*Before-and-after object lists*
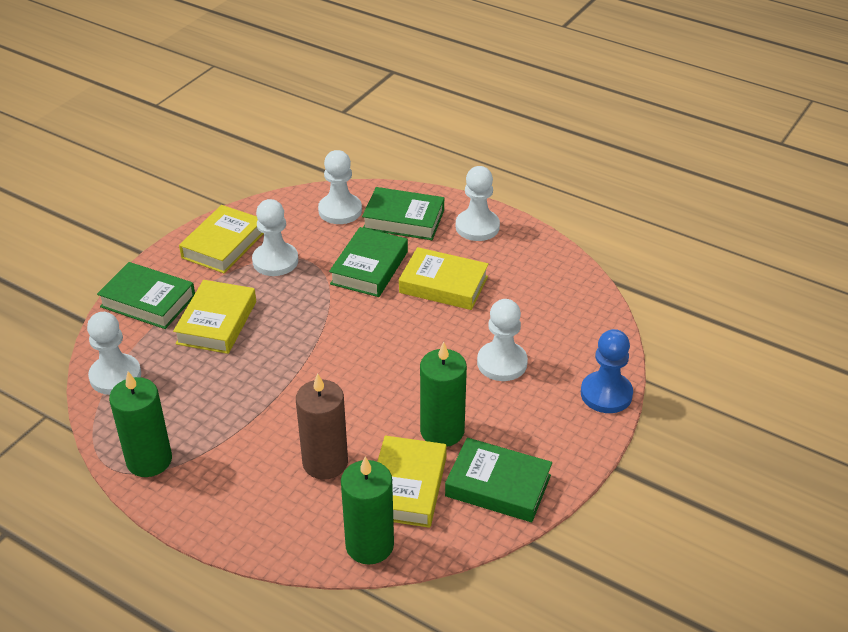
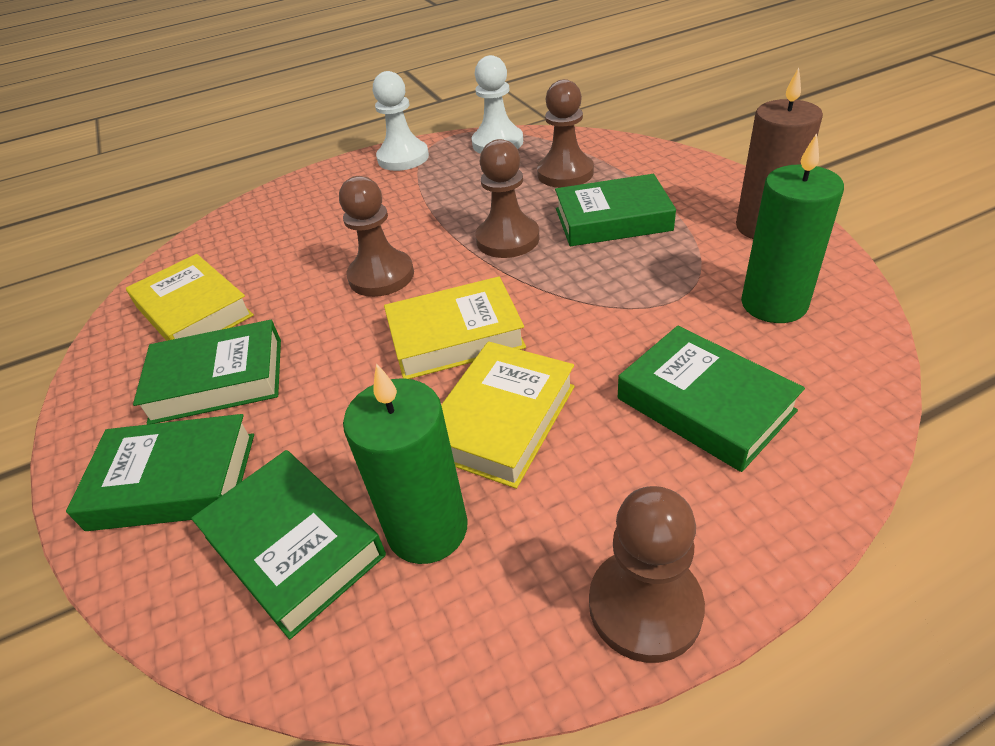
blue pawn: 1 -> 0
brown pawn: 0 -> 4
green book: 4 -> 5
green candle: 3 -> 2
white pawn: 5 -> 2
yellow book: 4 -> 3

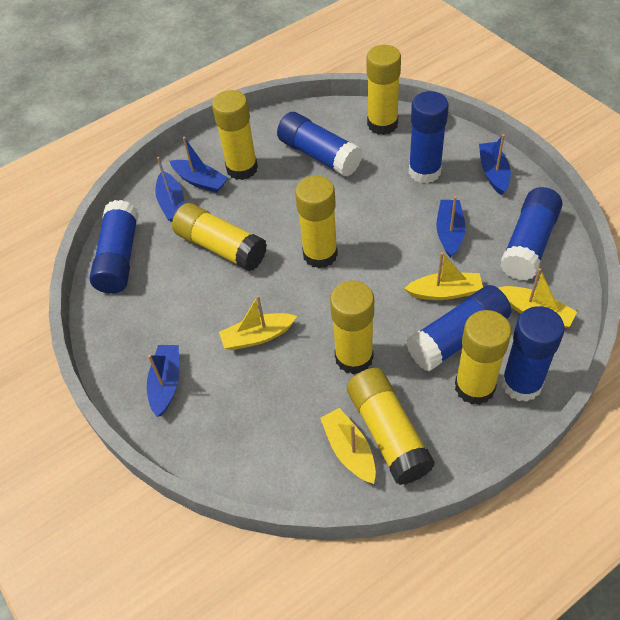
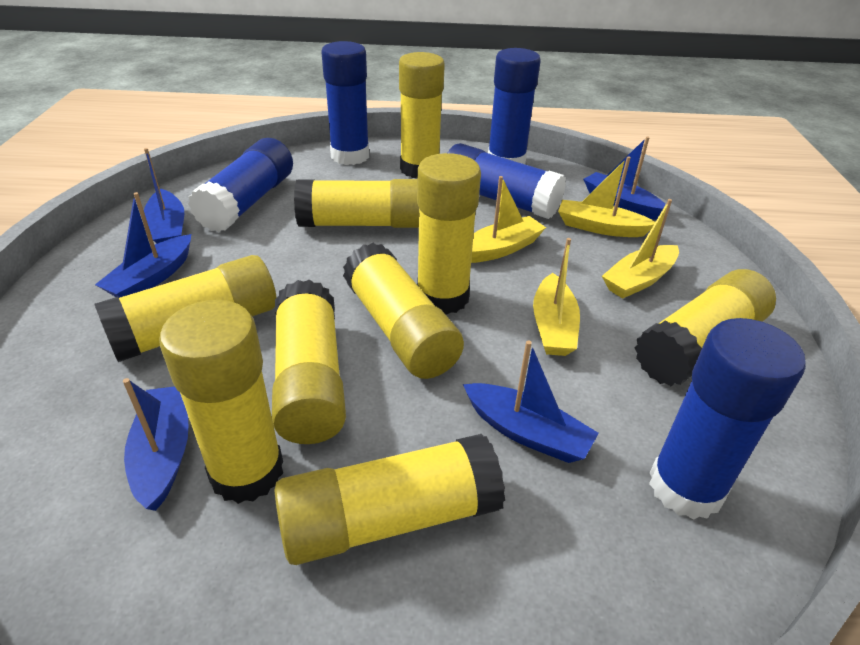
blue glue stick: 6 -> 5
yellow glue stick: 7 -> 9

*Exercise*
Pictures are not part of the copy; transcribe the rest of the data verbatim.

*Your response*
blue pawn: 1 -> 0
brown pawn: 0 -> 4
green book: 4 -> 5
green candle: 3 -> 2
white pawn: 5 -> 2
yellow book: 4 -> 3

blue glue stick: 6 -> 5
yellow glue stick: 7 -> 9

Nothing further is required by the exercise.